EXERCISE REQUIREMENTS — In the material below, find all lines with the string "cyan" and copy them.
(EXERCISE INPUTS)
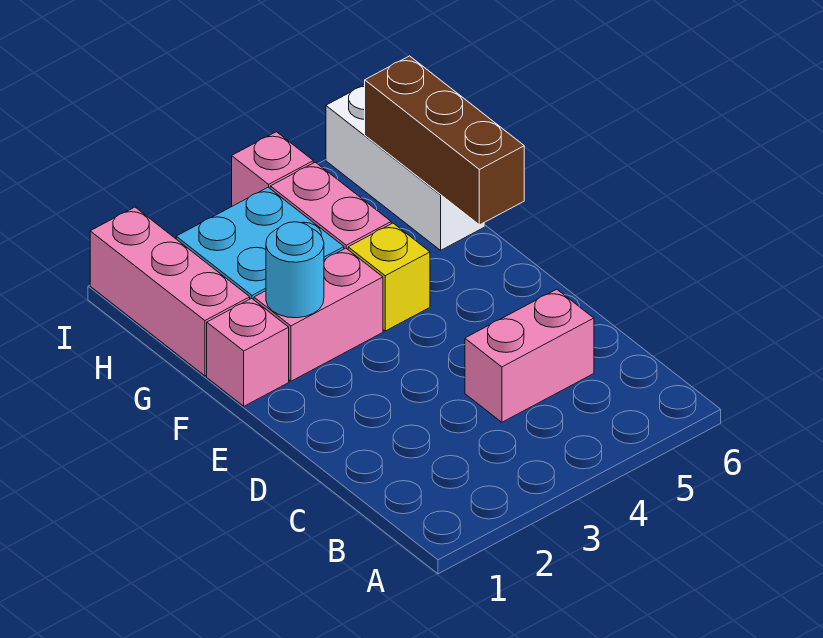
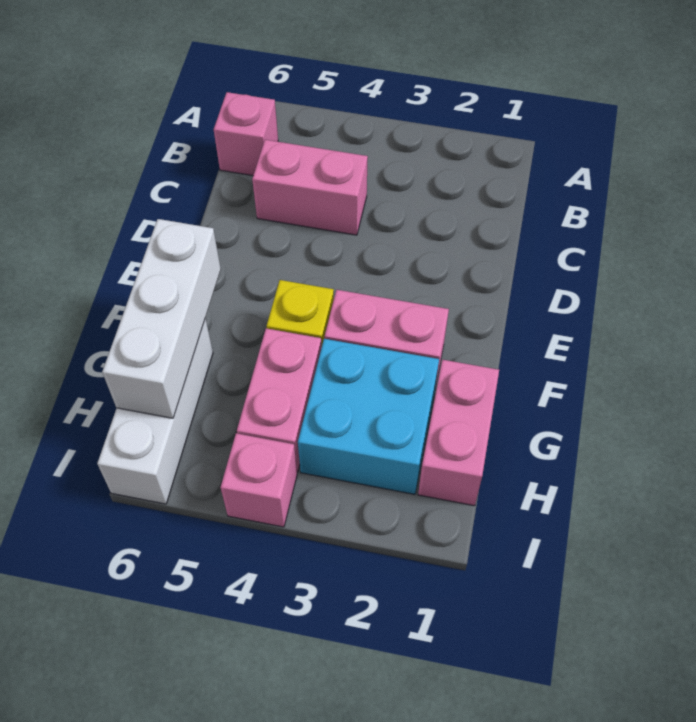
pink brick F1 level 1 -> pink brick B6 level 1
cyan round brick F2 level 2 -> none
brown brick F6:H6 level 2 -> white brick F6:H6 level 2
pink brick G1:I1 level 1 -> pink brick G1:H1 level 1

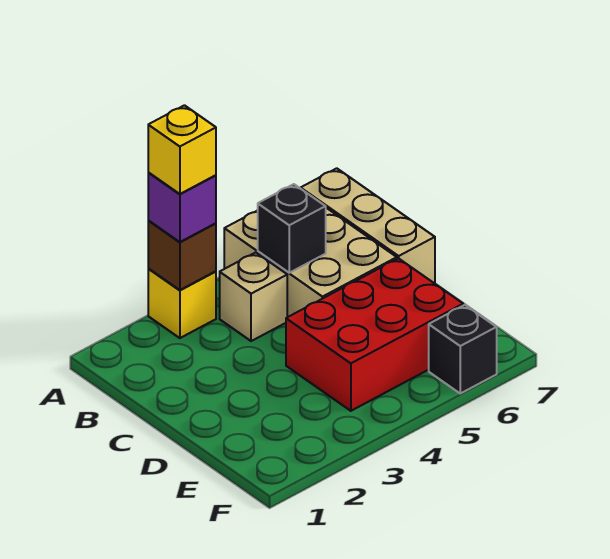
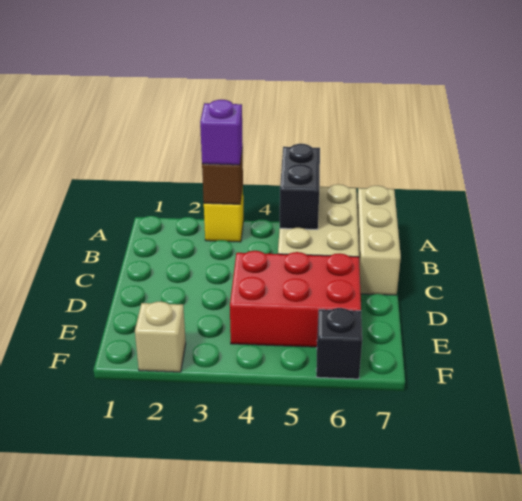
yellow brick A3 level 4 -> none
tan brick B4 level 1 -> tan brick F2 level 1
black brick B5 level 2 -> black brick A5:B5 level 2

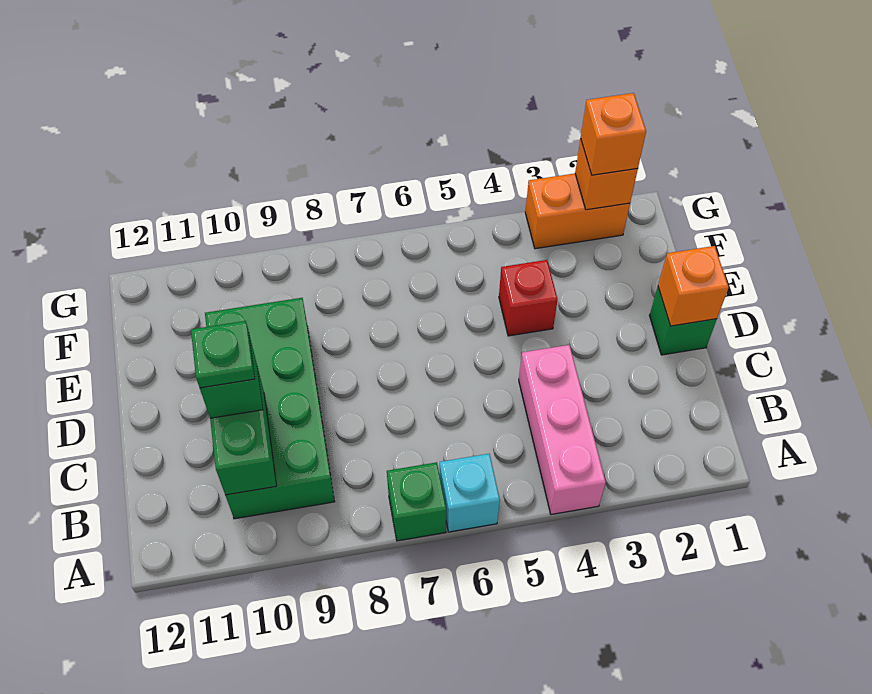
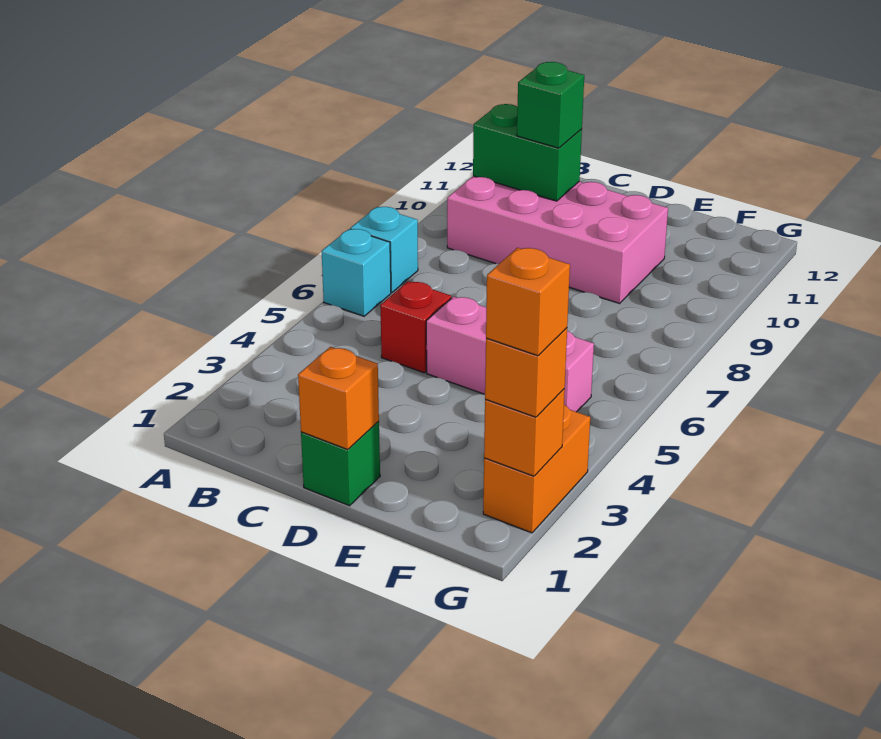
pink brick A4:C4 level 1 -> pink brick D5:F5 level 1
green brick A7 level 1 -> cyan brick A7 level 1
green brick B9:E10 level 1 -> pink brick B9:E10 level 1
green plate C10 level 4 -> none
red brick E4 level 1 -> red brick C5 level 1
none -> orange brick G2 level 4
(End EXERCISE INPUTS)
TASK ANSWER —
cyan round brick F2 level 2 -> none
green brick A7 level 1 -> cyan brick A7 level 1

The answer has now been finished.